Problem:
Shift every coordinate in the answers up by 3 while writing out again all the lines from the line with "misty [272, 438]" through the end of the lines below, keeping each line and leaving the pictures out.
************
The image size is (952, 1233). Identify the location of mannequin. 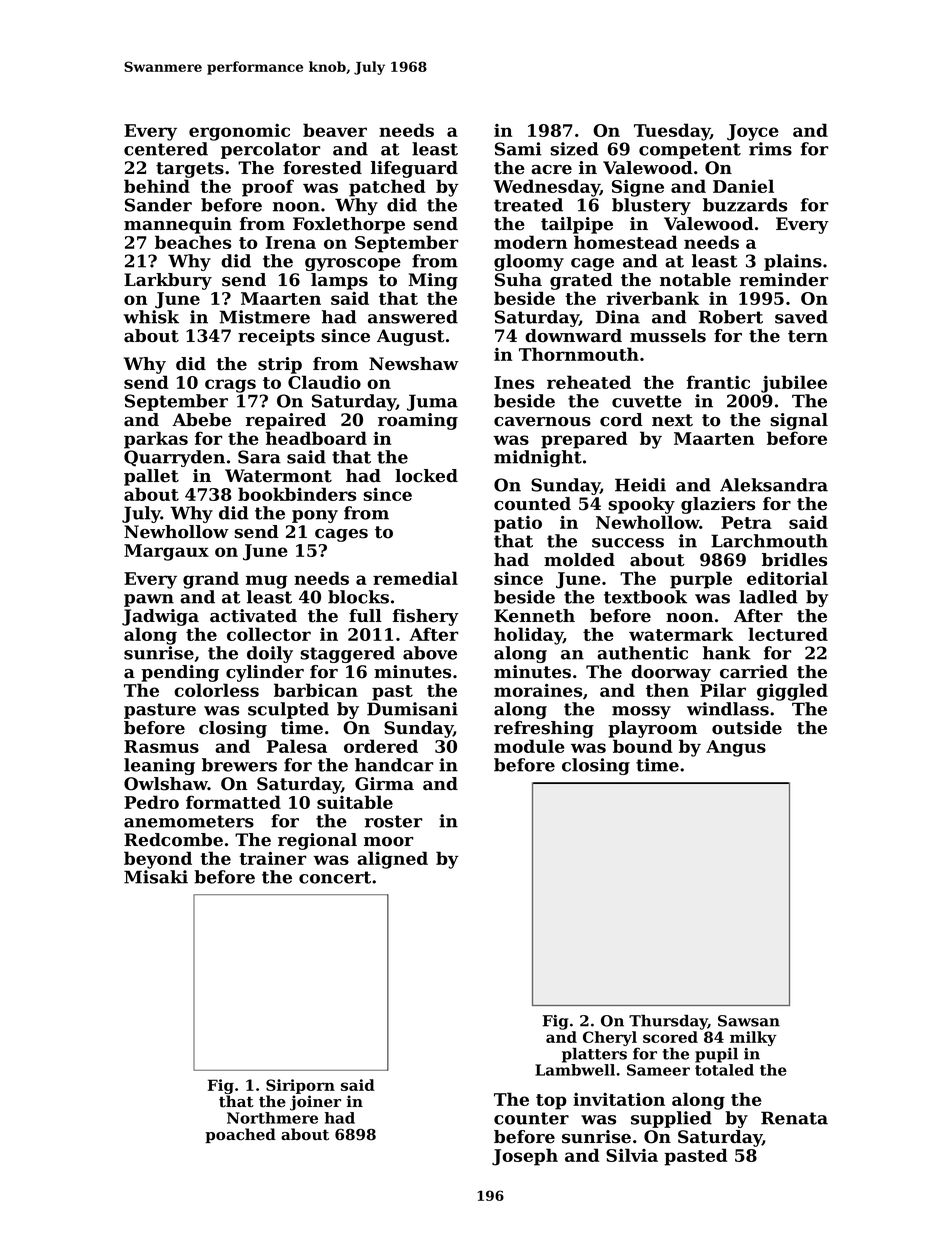
(178, 225).
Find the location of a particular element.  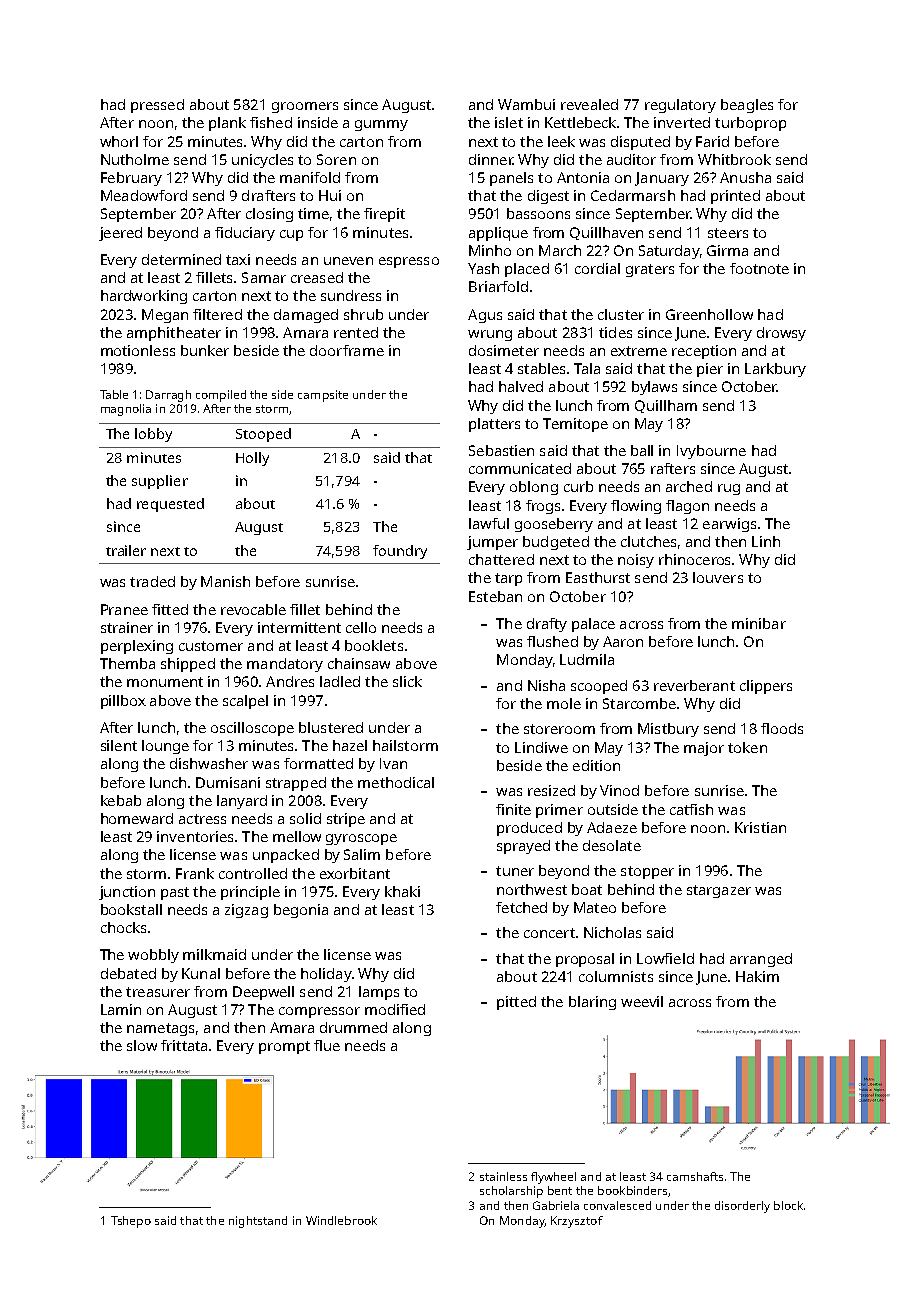

Farid is located at coordinates (712, 141).
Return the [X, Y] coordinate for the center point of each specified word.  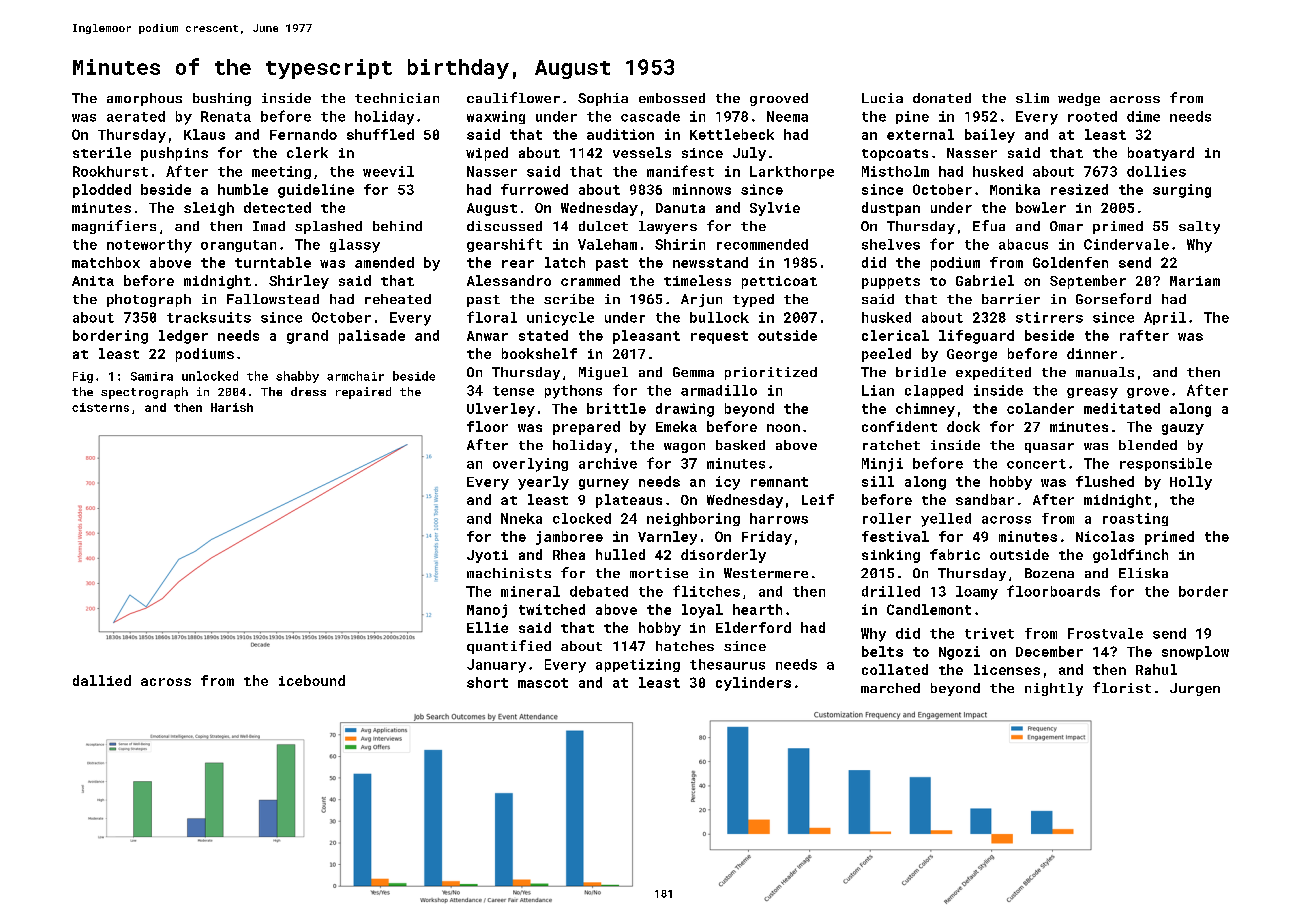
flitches [706, 591]
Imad [269, 226]
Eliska [1143, 573]
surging [1182, 191]
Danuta [680, 208]
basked [740, 445]
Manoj [487, 611]
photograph [149, 300]
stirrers [1049, 317]
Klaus [204, 134]
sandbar [985, 499]
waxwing [496, 117]
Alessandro [509, 280]
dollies [1156, 171]
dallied [102, 680]
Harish [232, 407]
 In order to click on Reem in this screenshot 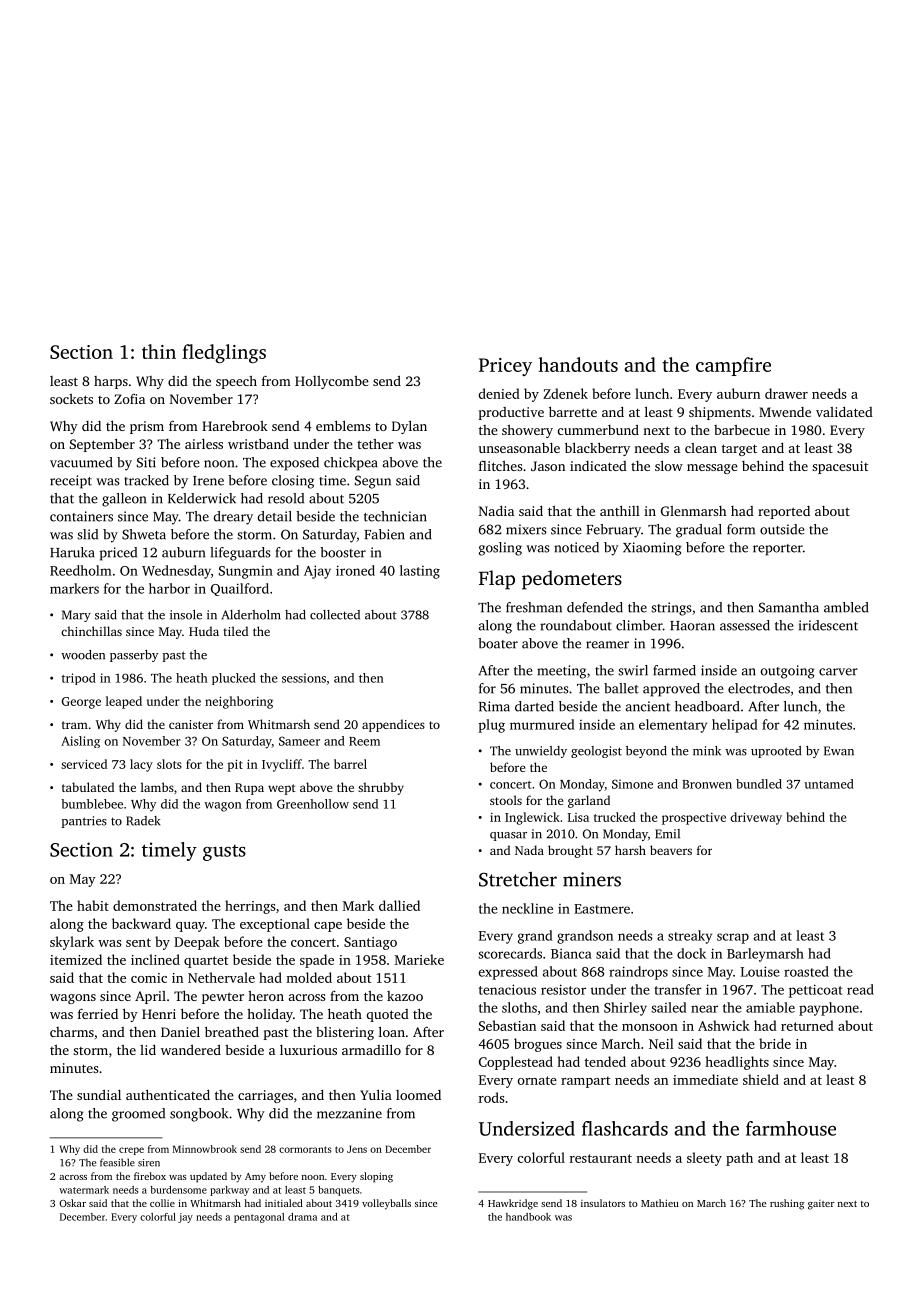, I will do `click(364, 741)`.
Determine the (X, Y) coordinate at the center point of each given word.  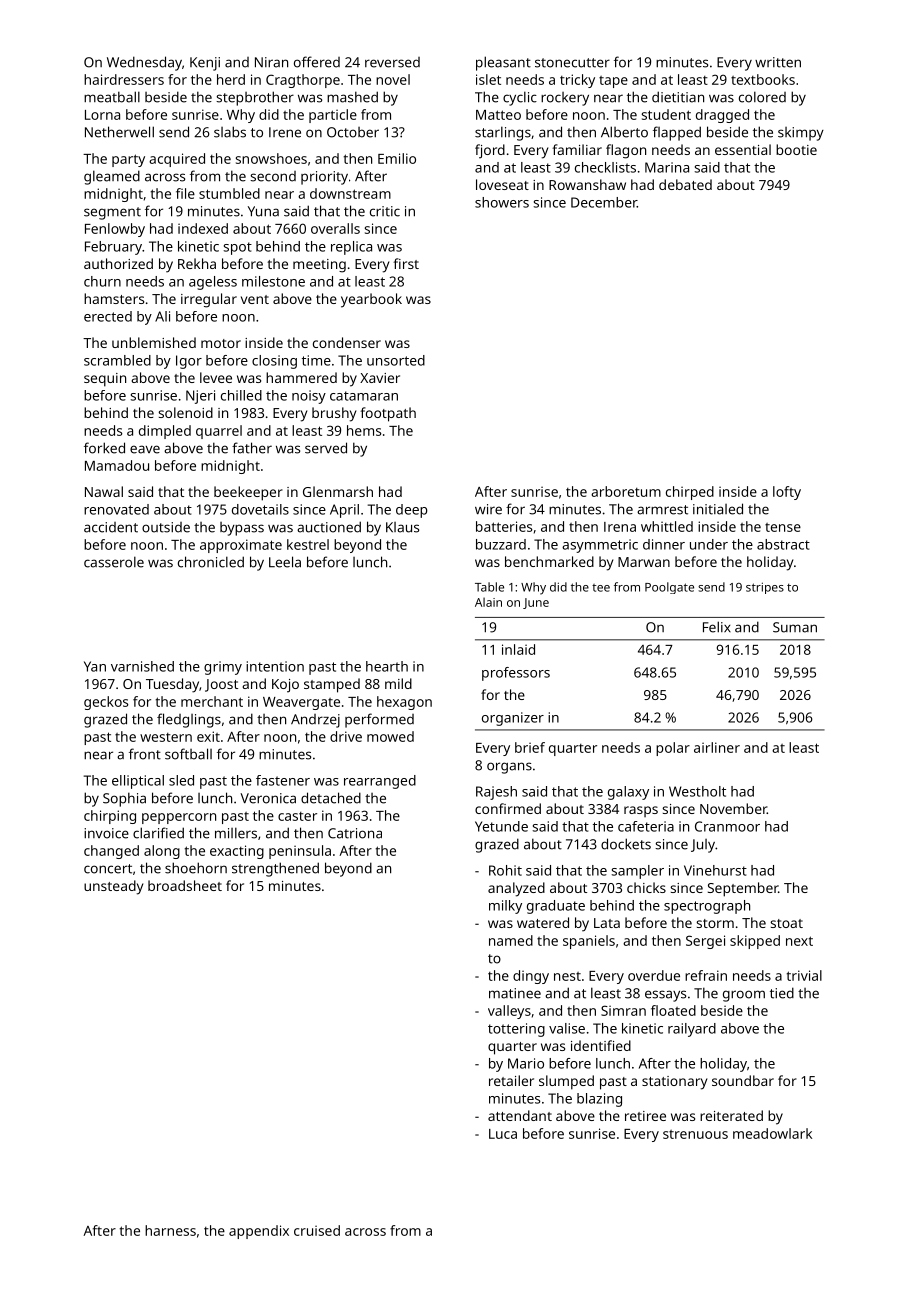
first (406, 263)
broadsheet (185, 885)
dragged (722, 116)
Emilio (397, 158)
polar (673, 749)
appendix (259, 1232)
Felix (717, 627)
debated (685, 184)
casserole (114, 562)
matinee (515, 993)
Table (489, 587)
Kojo (285, 686)
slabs (230, 132)
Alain (488, 602)
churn (102, 281)
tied (782, 993)
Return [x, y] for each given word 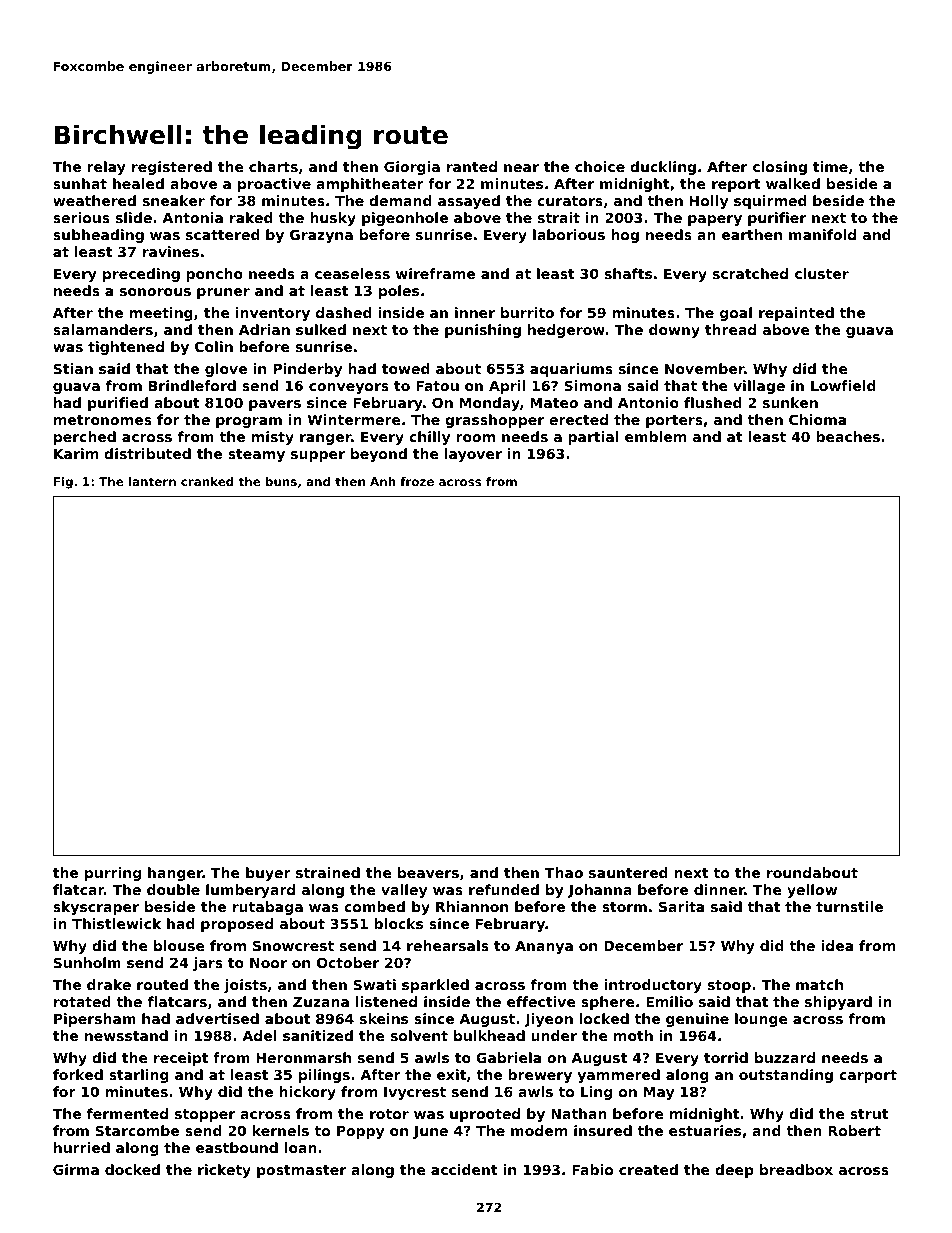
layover [473, 455]
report [736, 185]
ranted [472, 166]
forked [78, 1074]
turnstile [849, 906]
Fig [63, 483]
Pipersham [95, 1020]
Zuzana [321, 1002]
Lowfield [843, 385]
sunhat [80, 183]
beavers [428, 872]
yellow [812, 891]
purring [113, 874]
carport [868, 1076]
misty [272, 438]
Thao [564, 872]
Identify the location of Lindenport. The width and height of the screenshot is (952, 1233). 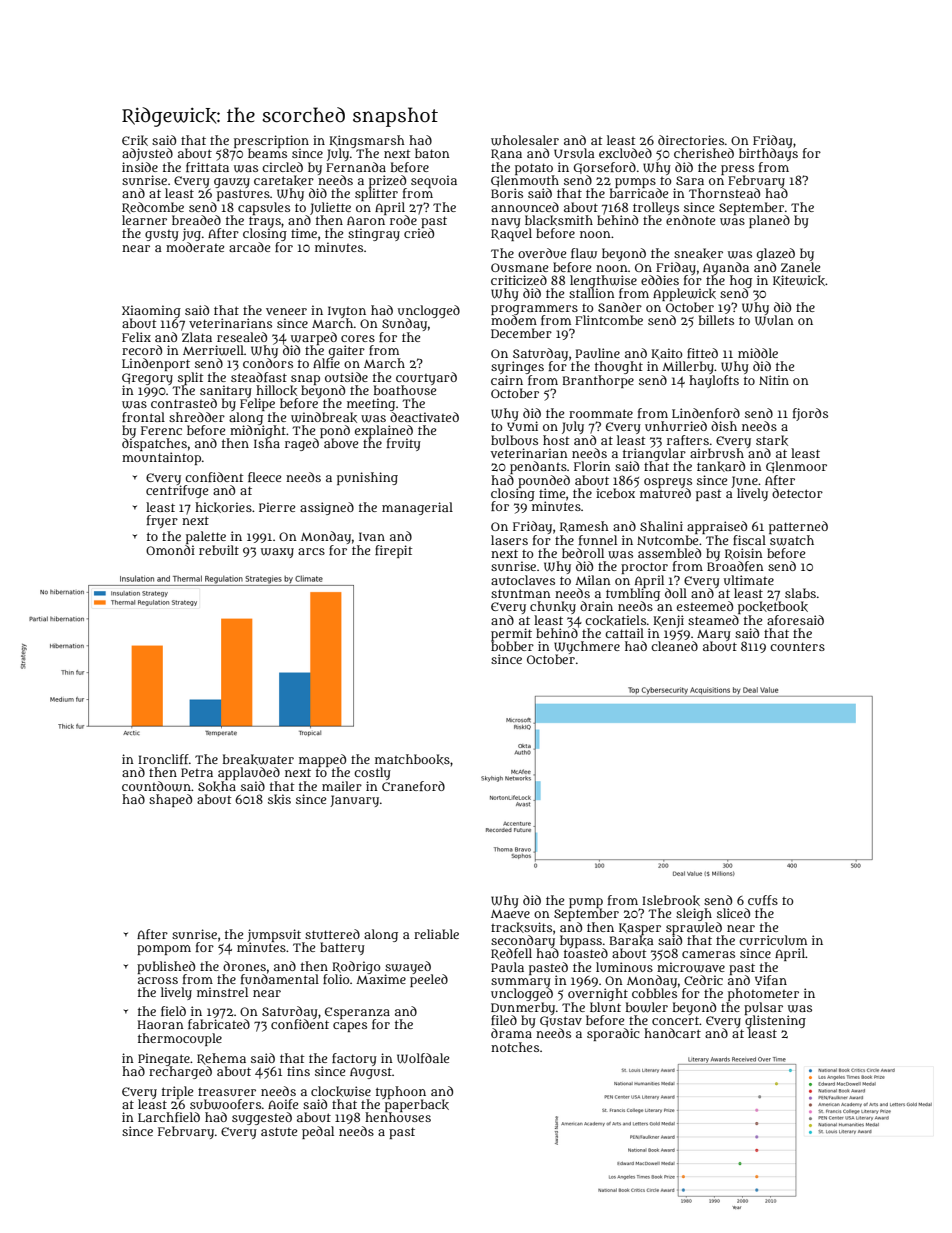
(156, 364).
************
Task solution:
misty [275, 441]
Thao [567, 875]
Identify the location of Lindenport. The width and height of the screenshot is (952, 1233). 
(159, 367).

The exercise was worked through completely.